**What to produce**
Omit the pictures and transcribe every other part of the records exactly.

**Object change listings**
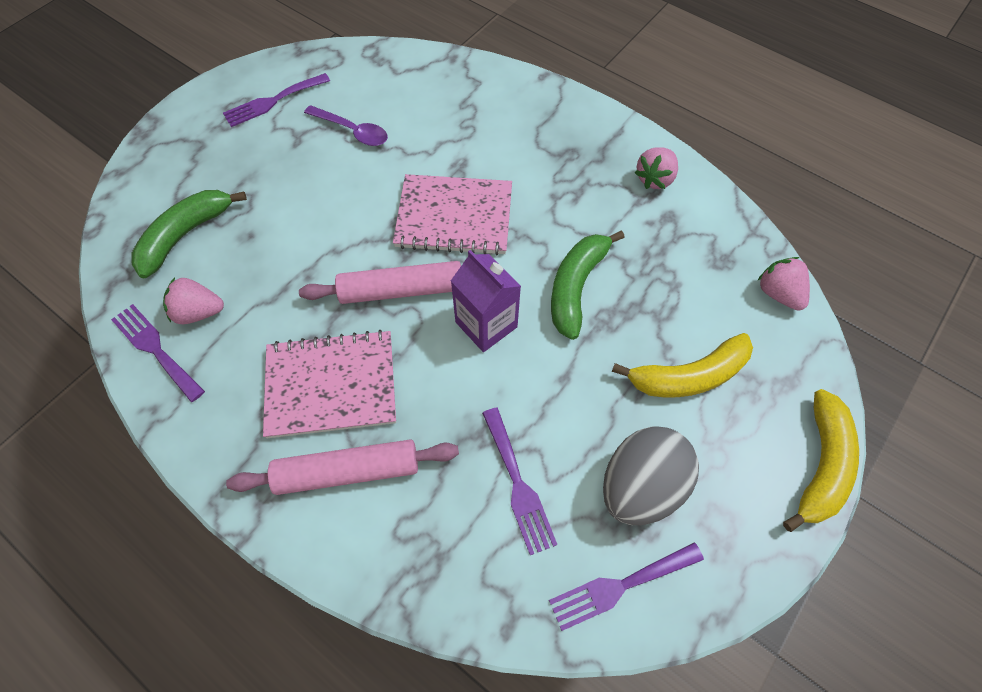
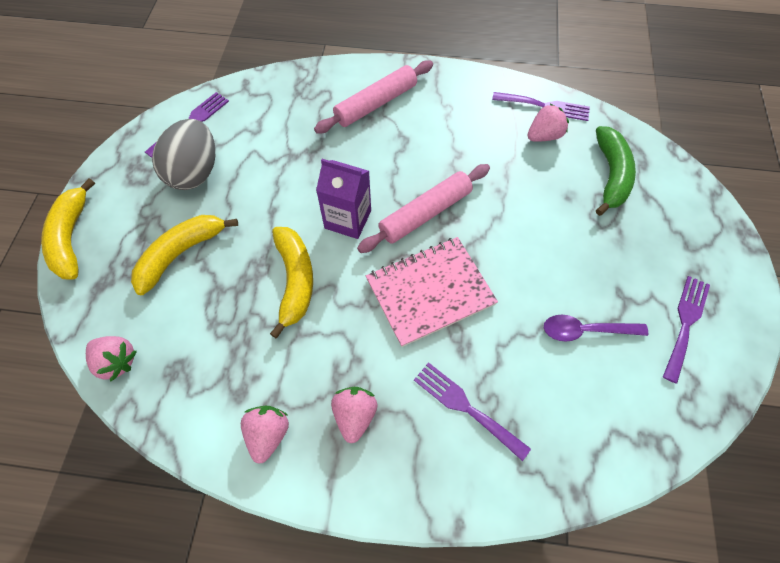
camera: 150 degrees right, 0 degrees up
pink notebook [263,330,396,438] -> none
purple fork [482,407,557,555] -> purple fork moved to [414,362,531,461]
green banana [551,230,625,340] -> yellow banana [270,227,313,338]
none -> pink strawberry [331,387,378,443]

**Answer section**
camera: 150 degrees right, 0 degrees up
pink notebook [263,330,396,438] -> none
purple fork [482,407,557,555] -> purple fork moved to [414,362,531,461]
green banana [551,230,625,340] -> yellow banana [270,227,313,338]
none -> pink strawberry [331,387,378,443]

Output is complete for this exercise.